Stored items
_ _ _ _ _ _ _

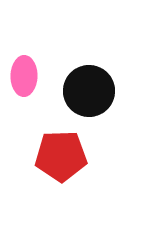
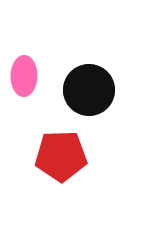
black circle: moved 1 px up
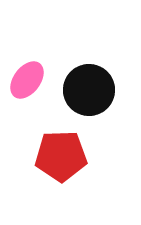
pink ellipse: moved 3 px right, 4 px down; rotated 36 degrees clockwise
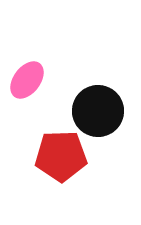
black circle: moved 9 px right, 21 px down
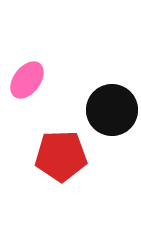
black circle: moved 14 px right, 1 px up
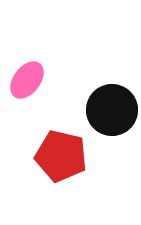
red pentagon: rotated 15 degrees clockwise
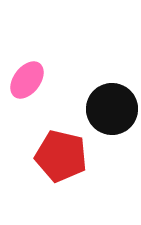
black circle: moved 1 px up
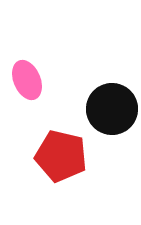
pink ellipse: rotated 60 degrees counterclockwise
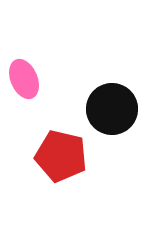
pink ellipse: moved 3 px left, 1 px up
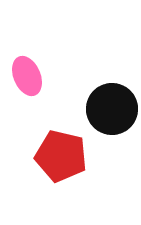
pink ellipse: moved 3 px right, 3 px up
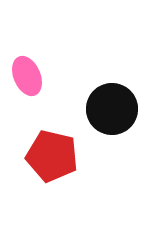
red pentagon: moved 9 px left
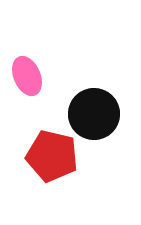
black circle: moved 18 px left, 5 px down
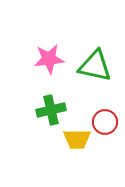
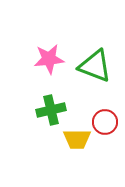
green triangle: rotated 9 degrees clockwise
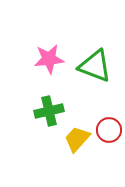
green cross: moved 2 px left, 1 px down
red circle: moved 4 px right, 8 px down
yellow trapezoid: rotated 132 degrees clockwise
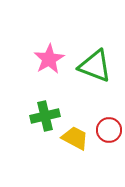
pink star: rotated 24 degrees counterclockwise
green cross: moved 4 px left, 5 px down
yellow trapezoid: moved 2 px left, 1 px up; rotated 76 degrees clockwise
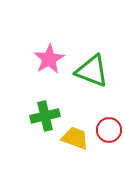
green triangle: moved 3 px left, 5 px down
yellow trapezoid: rotated 8 degrees counterclockwise
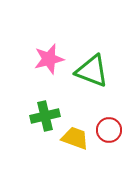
pink star: rotated 16 degrees clockwise
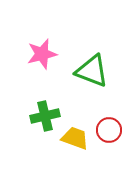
pink star: moved 7 px left, 5 px up
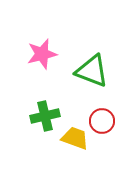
red circle: moved 7 px left, 9 px up
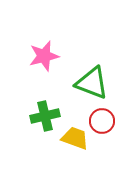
pink star: moved 2 px right, 2 px down
green triangle: moved 12 px down
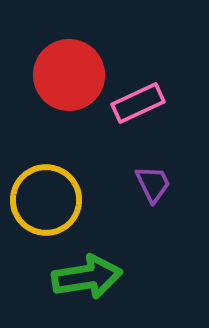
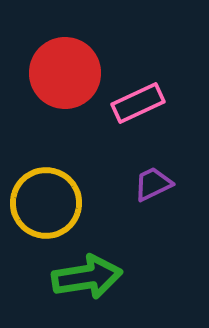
red circle: moved 4 px left, 2 px up
purple trapezoid: rotated 90 degrees counterclockwise
yellow circle: moved 3 px down
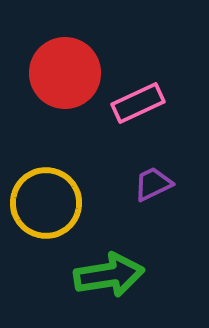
green arrow: moved 22 px right, 2 px up
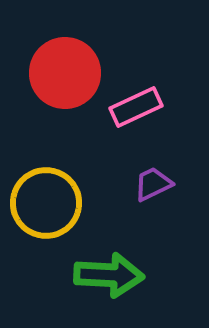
pink rectangle: moved 2 px left, 4 px down
green arrow: rotated 12 degrees clockwise
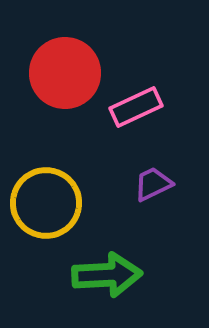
green arrow: moved 2 px left; rotated 6 degrees counterclockwise
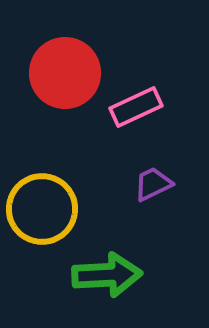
yellow circle: moved 4 px left, 6 px down
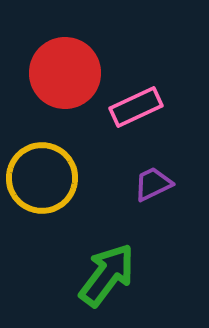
yellow circle: moved 31 px up
green arrow: rotated 50 degrees counterclockwise
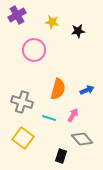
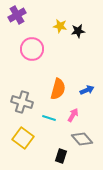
yellow star: moved 8 px right, 4 px down
pink circle: moved 2 px left, 1 px up
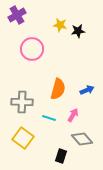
yellow star: moved 1 px up
gray cross: rotated 15 degrees counterclockwise
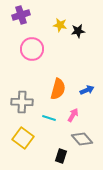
purple cross: moved 4 px right; rotated 12 degrees clockwise
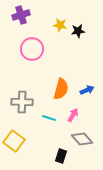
orange semicircle: moved 3 px right
yellow square: moved 9 px left, 3 px down
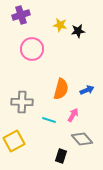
cyan line: moved 2 px down
yellow square: rotated 25 degrees clockwise
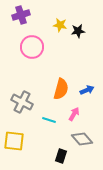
pink circle: moved 2 px up
gray cross: rotated 25 degrees clockwise
pink arrow: moved 1 px right, 1 px up
yellow square: rotated 35 degrees clockwise
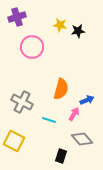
purple cross: moved 4 px left, 2 px down
blue arrow: moved 10 px down
yellow square: rotated 20 degrees clockwise
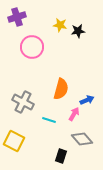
gray cross: moved 1 px right
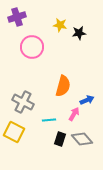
black star: moved 1 px right, 2 px down
orange semicircle: moved 2 px right, 3 px up
cyan line: rotated 24 degrees counterclockwise
yellow square: moved 9 px up
black rectangle: moved 1 px left, 17 px up
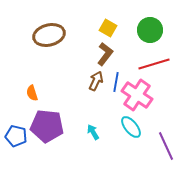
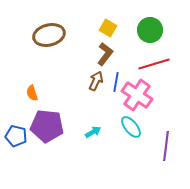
cyan arrow: rotated 91 degrees clockwise
purple line: rotated 32 degrees clockwise
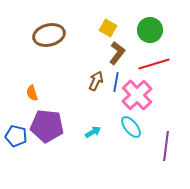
brown L-shape: moved 12 px right, 1 px up
pink cross: rotated 12 degrees clockwise
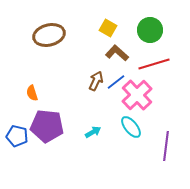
brown L-shape: rotated 85 degrees counterclockwise
blue line: rotated 42 degrees clockwise
blue pentagon: moved 1 px right
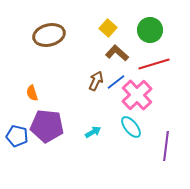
yellow square: rotated 12 degrees clockwise
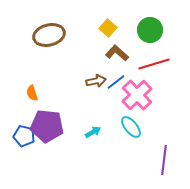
brown arrow: rotated 54 degrees clockwise
blue pentagon: moved 7 px right
purple line: moved 2 px left, 14 px down
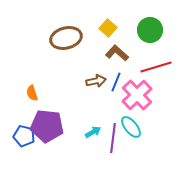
brown ellipse: moved 17 px right, 3 px down
red line: moved 2 px right, 3 px down
blue line: rotated 30 degrees counterclockwise
purple line: moved 51 px left, 22 px up
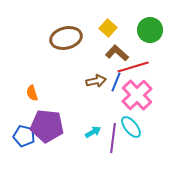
red line: moved 23 px left
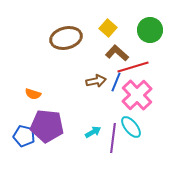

_ _ _ _ _ _ _

**Aim of the exercise:**
Copy out the lines of the records above word for word, leaving out the pictures.

**Exercise solution:**
black circle: moved 1 px up
pink ellipse: moved 3 px right, 4 px down; rotated 36 degrees clockwise
black circle: moved 9 px right, 21 px down
black circle: moved 14 px right, 1 px up
red pentagon: rotated 15 degrees clockwise
black circle: moved 1 px up
pink ellipse: rotated 60 degrees counterclockwise
pink ellipse: moved 3 px left, 1 px up
pink ellipse: moved 3 px right, 3 px up
red pentagon: moved 9 px left
black circle: moved 18 px left, 5 px down
green triangle: rotated 9 degrees clockwise
green cross: moved 2 px left, 1 px down
red circle: moved 4 px right, 8 px down
yellow trapezoid: rotated 132 degrees clockwise
pink star: rotated 24 degrees counterclockwise
green cross: moved 4 px left, 5 px down
yellow trapezoid: moved 2 px left, 1 px up; rotated 76 degrees clockwise
green triangle: moved 3 px left, 5 px down
yellow trapezoid: rotated 8 degrees counterclockwise
pink star: rotated 16 degrees clockwise
pink star: moved 7 px left, 5 px up
red circle: moved 7 px left, 9 px up
pink star: moved 2 px right, 2 px down
green triangle: moved 12 px down
red circle: moved 4 px left, 2 px up
purple trapezoid: rotated 90 degrees counterclockwise
yellow circle: moved 3 px down
green arrow: moved 22 px right, 2 px up
pink rectangle: moved 2 px left, 4 px down
green arrow: rotated 12 degrees clockwise
green arrow: moved 2 px left; rotated 6 degrees counterclockwise
yellow circle: moved 4 px left, 6 px down
yellow circle: moved 31 px up
green arrow: rotated 50 degrees counterclockwise
yellow star: moved 8 px right, 4 px down
pink circle: moved 2 px left, 1 px up
yellow star: moved 1 px up
gray cross: rotated 15 degrees counterclockwise
purple cross: moved 4 px right; rotated 12 degrees clockwise
orange semicircle: moved 3 px right
yellow square: moved 9 px left, 3 px down
cyan line: moved 2 px down
yellow square: rotated 25 degrees clockwise
pink circle: moved 2 px up
gray cross: rotated 25 degrees clockwise
pink arrow: moved 1 px right, 1 px up
yellow square: rotated 35 degrees clockwise
purple cross: moved 4 px left, 2 px down
blue arrow: moved 10 px down
yellow square: rotated 20 degrees clockwise
gray cross: moved 1 px right
black star: moved 1 px right, 2 px down
orange semicircle: moved 2 px right, 3 px up
cyan line: rotated 24 degrees counterclockwise
yellow square: moved 9 px up
black rectangle: moved 1 px left, 17 px up
cyan arrow: rotated 91 degrees clockwise
purple line: rotated 32 degrees clockwise
brown L-shape: moved 12 px right, 1 px up
pink cross: rotated 12 degrees clockwise
brown L-shape: rotated 85 degrees counterclockwise
blue line: rotated 42 degrees clockwise
blue pentagon: moved 1 px right
yellow square: rotated 12 degrees clockwise
brown arrow: rotated 54 degrees clockwise
blue pentagon: moved 7 px right
purple line: moved 2 px left, 14 px down
brown ellipse: moved 17 px right, 3 px down
red line: moved 2 px right, 3 px down
blue line: rotated 30 degrees counterclockwise
purple line: moved 51 px left, 22 px up
red line: moved 23 px left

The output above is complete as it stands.